Source data START

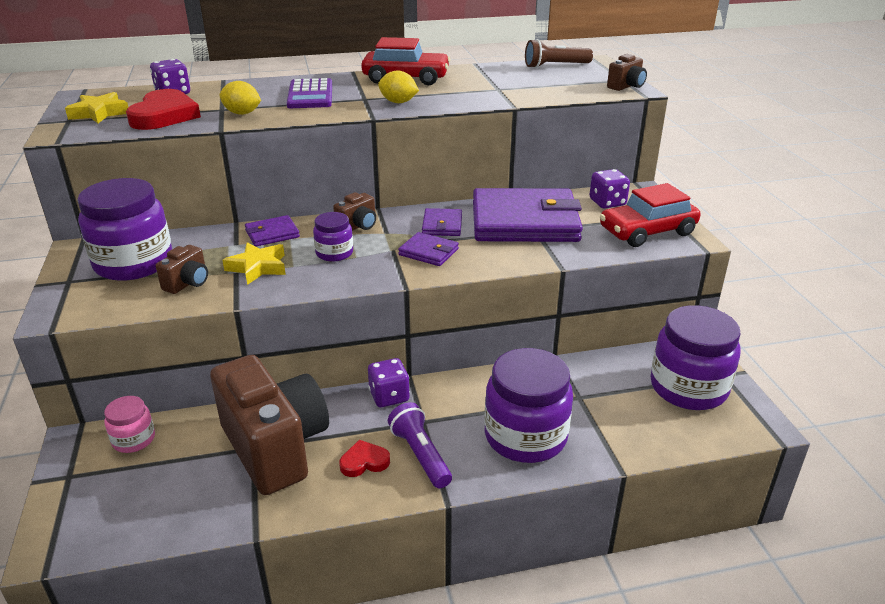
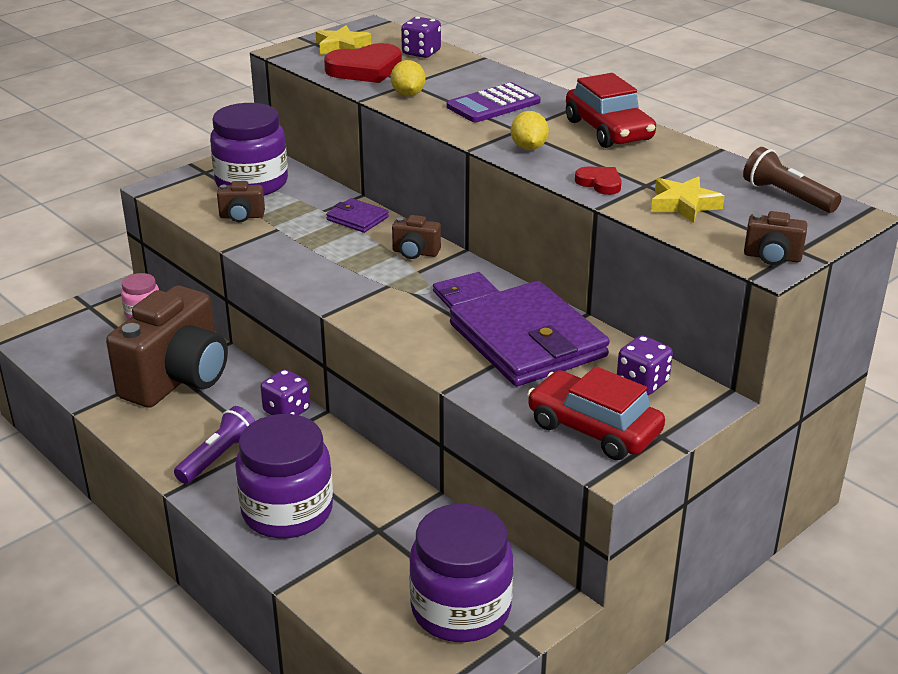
camera: 60 degrees right, 0 degrees up
(258, 267) = (293, 235): yellow star -> yellow star (683, 205)
(334, 253) = (352, 259): purple jar -> none
(364, 462) = (190, 430): red heart -> red heart (600, 183)
(428, 252) = (401, 305): purple wallet -> none

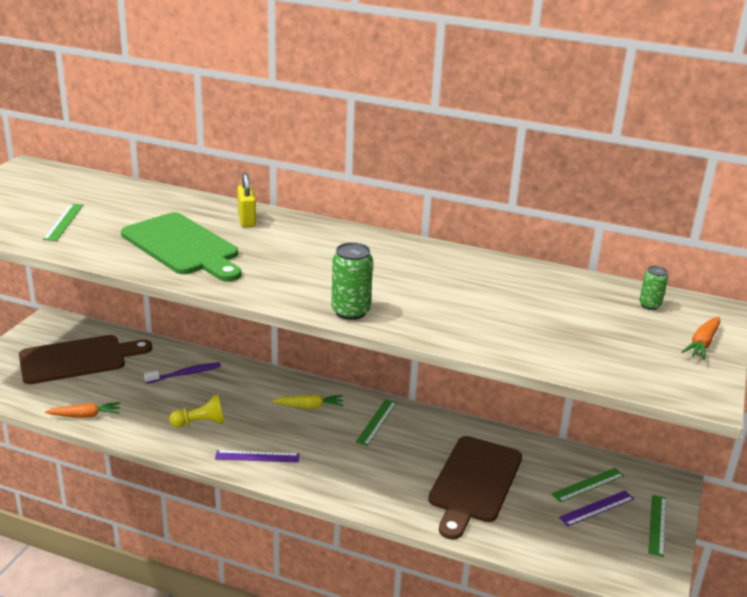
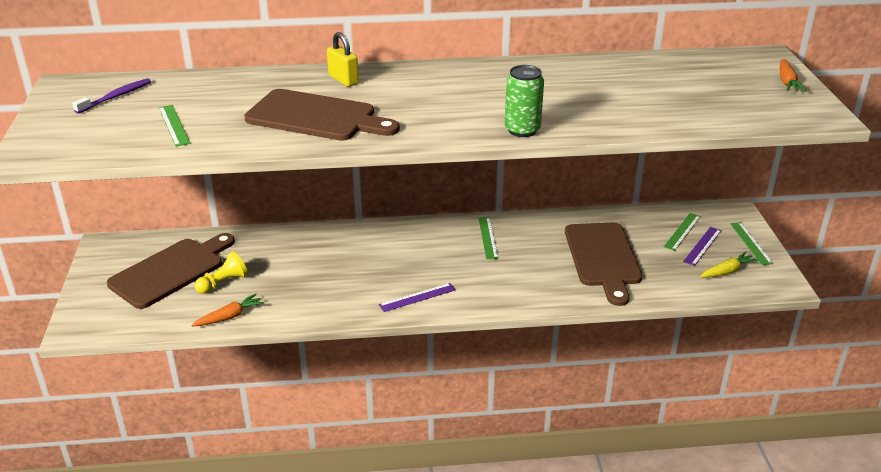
camera: 25 degrees left, 5 degrees up
(183, 246) = (316, 117): green cutting board -> brown cutting board
(185, 374) = (287, 251): purple toothbrush -> purple toothbrush (116, 97)
(200, 423) = (342, 287): yellow pawn -> yellow pawn (223, 283)
(310, 406) = (422, 243): yellow carrot -> yellow carrot (727, 271)
(650, 305) = (724, 64): green can -> none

Source data END

Problem to work on: Search the records above for "green". Copy each line where it is found.

Answer to this problem:
(183, 246) = (316, 117): green cutting board -> brown cutting board
(650, 305) = (724, 64): green can -> none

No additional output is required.